**Exercise aim**:
Transcribe the entries below exactly as they appear.

**Provided information**:

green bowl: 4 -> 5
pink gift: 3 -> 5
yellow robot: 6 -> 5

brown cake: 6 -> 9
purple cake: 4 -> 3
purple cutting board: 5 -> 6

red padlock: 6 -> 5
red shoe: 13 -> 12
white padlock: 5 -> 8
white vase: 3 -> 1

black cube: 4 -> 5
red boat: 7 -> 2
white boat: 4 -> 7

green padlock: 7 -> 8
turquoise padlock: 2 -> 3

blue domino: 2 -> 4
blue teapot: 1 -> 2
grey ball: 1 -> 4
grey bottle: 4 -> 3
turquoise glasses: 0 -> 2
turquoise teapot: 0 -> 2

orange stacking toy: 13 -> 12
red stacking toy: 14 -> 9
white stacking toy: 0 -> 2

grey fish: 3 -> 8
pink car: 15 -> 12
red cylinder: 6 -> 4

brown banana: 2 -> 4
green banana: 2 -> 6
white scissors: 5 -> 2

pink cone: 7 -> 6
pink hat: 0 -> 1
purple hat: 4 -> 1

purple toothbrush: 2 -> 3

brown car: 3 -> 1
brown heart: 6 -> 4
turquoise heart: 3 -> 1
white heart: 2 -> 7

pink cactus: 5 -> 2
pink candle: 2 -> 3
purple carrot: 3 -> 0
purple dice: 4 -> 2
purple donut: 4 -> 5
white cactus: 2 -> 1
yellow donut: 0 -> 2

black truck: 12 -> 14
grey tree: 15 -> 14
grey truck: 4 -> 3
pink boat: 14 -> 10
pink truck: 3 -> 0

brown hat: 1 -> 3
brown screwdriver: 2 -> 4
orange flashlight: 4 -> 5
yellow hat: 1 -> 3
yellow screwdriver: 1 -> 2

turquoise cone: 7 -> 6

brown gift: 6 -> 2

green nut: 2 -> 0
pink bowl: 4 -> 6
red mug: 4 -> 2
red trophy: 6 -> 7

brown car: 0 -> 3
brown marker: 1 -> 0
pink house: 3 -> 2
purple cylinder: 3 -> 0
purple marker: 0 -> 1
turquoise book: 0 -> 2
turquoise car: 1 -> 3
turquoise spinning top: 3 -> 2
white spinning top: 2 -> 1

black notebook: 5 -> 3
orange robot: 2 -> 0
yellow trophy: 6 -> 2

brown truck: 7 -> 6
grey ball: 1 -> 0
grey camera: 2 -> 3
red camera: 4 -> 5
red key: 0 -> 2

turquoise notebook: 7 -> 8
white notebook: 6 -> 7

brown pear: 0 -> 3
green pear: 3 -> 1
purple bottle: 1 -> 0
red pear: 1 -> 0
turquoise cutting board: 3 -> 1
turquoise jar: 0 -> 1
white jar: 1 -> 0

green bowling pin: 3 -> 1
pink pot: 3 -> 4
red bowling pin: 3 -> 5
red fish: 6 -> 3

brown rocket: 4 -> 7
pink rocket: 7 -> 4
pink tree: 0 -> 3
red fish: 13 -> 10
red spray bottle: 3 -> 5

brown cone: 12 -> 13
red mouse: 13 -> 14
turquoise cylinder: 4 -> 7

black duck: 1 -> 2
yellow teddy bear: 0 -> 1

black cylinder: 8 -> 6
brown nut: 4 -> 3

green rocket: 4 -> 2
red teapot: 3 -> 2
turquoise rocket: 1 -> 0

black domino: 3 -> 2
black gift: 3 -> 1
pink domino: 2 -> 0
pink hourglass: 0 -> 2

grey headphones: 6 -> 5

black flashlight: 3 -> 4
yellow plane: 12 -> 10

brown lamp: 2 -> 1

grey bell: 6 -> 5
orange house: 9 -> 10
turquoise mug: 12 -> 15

**Answer area**:
green bowl: 4 -> 5
pink gift: 3 -> 5
yellow robot: 6 -> 5

brown cake: 6 -> 9
purple cake: 4 -> 3
purple cutting board: 5 -> 6

red padlock: 6 -> 5
red shoe: 13 -> 12
white padlock: 5 -> 8
white vase: 3 -> 1

black cube: 4 -> 5
red boat: 7 -> 2
white boat: 4 -> 7

green padlock: 7 -> 8
turquoise padlock: 2 -> 3

blue domino: 2 -> 4
blue teapot: 1 -> 2
grey ball: 1 -> 4
grey bottle: 4 -> 3
turquoise glasses: 0 -> 2
turquoise teapot: 0 -> 2

orange stacking toy: 13 -> 12
red stacking toy: 14 -> 9
white stacking toy: 0 -> 2

grey fish: 3 -> 8
pink car: 15 -> 12
red cylinder: 6 -> 4

brown banana: 2 -> 4
green banana: 2 -> 6
white scissors: 5 -> 2

pink cone: 7 -> 6
pink hat: 0 -> 1
purple hat: 4 -> 1

purple toothbrush: 2 -> 3

brown car: 3 -> 1
brown heart: 6 -> 4
turquoise heart: 3 -> 1
white heart: 2 -> 7

pink cactus: 5 -> 2
pink candle: 2 -> 3
purple carrot: 3 -> 0
purple dice: 4 -> 2
purple donut: 4 -> 5
white cactus: 2 -> 1
yellow donut: 0 -> 2

black truck: 12 -> 14
grey tree: 15 -> 14
grey truck: 4 -> 3
pink boat: 14 -> 10
pink truck: 3 -> 0

brown hat: 1 -> 3
brown screwdriver: 2 -> 4
orange flashlight: 4 -> 5
yellow hat: 1 -> 3
yellow screwdriver: 1 -> 2

turquoise cone: 7 -> 6

brown gift: 6 -> 2

green nut: 2 -> 0
pink bowl: 4 -> 6
red mug: 4 -> 2
red trophy: 6 -> 7

brown car: 0 -> 3
brown marker: 1 -> 0
pink house: 3 -> 2
purple cylinder: 3 -> 0
purple marker: 0 -> 1
turquoise book: 0 -> 2
turquoise car: 1 -> 3
turquoise spinning top: 3 -> 2
white spinning top: 2 -> 1

black notebook: 5 -> 3
orange robot: 2 -> 0
yellow trophy: 6 -> 2

brown truck: 7 -> 6
grey ball: 1 -> 0
grey camera: 2 -> 3
red camera: 4 -> 5
red key: 0 -> 2

turquoise notebook: 7 -> 8
white notebook: 6 -> 7

brown pear: 0 -> 3
green pear: 3 -> 1
purple bottle: 1 -> 0
red pear: 1 -> 0
turquoise cutting board: 3 -> 1
turquoise jar: 0 -> 1
white jar: 1 -> 0

green bowling pin: 3 -> 1
pink pot: 3 -> 4
red bowling pin: 3 -> 5
red fish: 6 -> 3

brown rocket: 4 -> 7
pink rocket: 7 -> 4
pink tree: 0 -> 3
red fish: 13 -> 10
red spray bottle: 3 -> 5

brown cone: 12 -> 13
red mouse: 13 -> 14
turquoise cylinder: 4 -> 7

black duck: 1 -> 2
yellow teddy bear: 0 -> 1

black cylinder: 8 -> 6
brown nut: 4 -> 3

green rocket: 4 -> 2
red teapot: 3 -> 2
turquoise rocket: 1 -> 0

black domino: 3 -> 2
black gift: 3 -> 1
pink domino: 2 -> 0
pink hourglass: 0 -> 2

grey headphones: 6 -> 5

black flashlight: 3 -> 4
yellow plane: 12 -> 10

brown lamp: 2 -> 1

grey bell: 6 -> 5
orange house: 9 -> 10
turquoise mug: 12 -> 15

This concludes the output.